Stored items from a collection
:::::

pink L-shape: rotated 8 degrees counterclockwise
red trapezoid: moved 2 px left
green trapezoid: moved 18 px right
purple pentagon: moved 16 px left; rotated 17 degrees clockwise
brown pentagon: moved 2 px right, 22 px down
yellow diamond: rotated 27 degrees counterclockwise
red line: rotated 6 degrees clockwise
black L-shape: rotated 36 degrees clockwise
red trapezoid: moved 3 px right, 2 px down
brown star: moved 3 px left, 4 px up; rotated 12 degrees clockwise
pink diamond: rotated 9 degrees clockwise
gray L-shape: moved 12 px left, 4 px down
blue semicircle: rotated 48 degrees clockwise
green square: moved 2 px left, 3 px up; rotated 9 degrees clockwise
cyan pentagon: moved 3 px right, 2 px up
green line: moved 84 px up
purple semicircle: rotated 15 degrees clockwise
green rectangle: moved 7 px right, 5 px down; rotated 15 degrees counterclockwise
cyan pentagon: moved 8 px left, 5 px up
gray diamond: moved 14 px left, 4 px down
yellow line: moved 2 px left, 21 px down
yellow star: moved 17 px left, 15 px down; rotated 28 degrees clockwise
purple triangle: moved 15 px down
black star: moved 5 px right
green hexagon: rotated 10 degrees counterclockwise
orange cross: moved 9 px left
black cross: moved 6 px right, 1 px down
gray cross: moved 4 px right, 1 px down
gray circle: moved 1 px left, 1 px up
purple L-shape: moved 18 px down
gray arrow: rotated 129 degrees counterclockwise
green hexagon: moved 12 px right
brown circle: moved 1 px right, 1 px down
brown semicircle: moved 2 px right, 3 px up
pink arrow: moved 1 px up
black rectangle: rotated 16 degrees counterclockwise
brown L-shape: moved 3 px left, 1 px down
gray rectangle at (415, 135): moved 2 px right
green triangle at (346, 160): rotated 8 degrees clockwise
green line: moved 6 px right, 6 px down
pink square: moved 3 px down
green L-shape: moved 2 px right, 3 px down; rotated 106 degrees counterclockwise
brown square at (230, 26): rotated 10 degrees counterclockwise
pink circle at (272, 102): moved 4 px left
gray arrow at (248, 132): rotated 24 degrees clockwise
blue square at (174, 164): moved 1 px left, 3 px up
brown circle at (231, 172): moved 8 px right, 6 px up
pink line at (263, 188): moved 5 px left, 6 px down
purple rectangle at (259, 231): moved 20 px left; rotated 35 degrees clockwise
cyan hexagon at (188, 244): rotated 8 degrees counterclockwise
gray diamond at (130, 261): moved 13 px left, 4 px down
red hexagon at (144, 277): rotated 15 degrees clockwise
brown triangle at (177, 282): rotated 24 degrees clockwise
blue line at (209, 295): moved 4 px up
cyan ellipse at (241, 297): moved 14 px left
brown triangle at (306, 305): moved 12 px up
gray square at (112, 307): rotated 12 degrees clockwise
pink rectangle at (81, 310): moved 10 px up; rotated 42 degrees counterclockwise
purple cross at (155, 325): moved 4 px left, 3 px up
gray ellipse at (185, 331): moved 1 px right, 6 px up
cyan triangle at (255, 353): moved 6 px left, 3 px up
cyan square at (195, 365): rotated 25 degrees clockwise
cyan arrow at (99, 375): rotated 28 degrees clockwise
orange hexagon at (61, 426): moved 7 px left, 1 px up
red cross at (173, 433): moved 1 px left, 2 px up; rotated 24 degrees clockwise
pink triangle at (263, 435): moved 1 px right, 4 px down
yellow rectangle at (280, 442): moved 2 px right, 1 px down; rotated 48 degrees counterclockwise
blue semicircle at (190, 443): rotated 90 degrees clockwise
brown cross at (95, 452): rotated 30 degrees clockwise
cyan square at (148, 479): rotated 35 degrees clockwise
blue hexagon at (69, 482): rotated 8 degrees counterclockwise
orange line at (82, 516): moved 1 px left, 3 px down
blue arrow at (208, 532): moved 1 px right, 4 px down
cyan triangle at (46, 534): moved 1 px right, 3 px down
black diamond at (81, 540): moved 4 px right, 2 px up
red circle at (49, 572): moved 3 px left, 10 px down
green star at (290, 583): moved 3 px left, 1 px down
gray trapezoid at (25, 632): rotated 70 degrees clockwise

:::::

:: Exercise aim ::
Looking at the data above, write out exactly the lines that start at the one containing "gray circle: moved 1 px left, 1 px up" and end at the one containing "brown semicircle: moved 2 px right, 3 px up"; include both and nothing beyond.

:: Reply to the exercise ::
gray circle: moved 1 px left, 1 px up
purple L-shape: moved 18 px down
gray arrow: rotated 129 degrees counterclockwise
green hexagon: moved 12 px right
brown circle: moved 1 px right, 1 px down
brown semicircle: moved 2 px right, 3 px up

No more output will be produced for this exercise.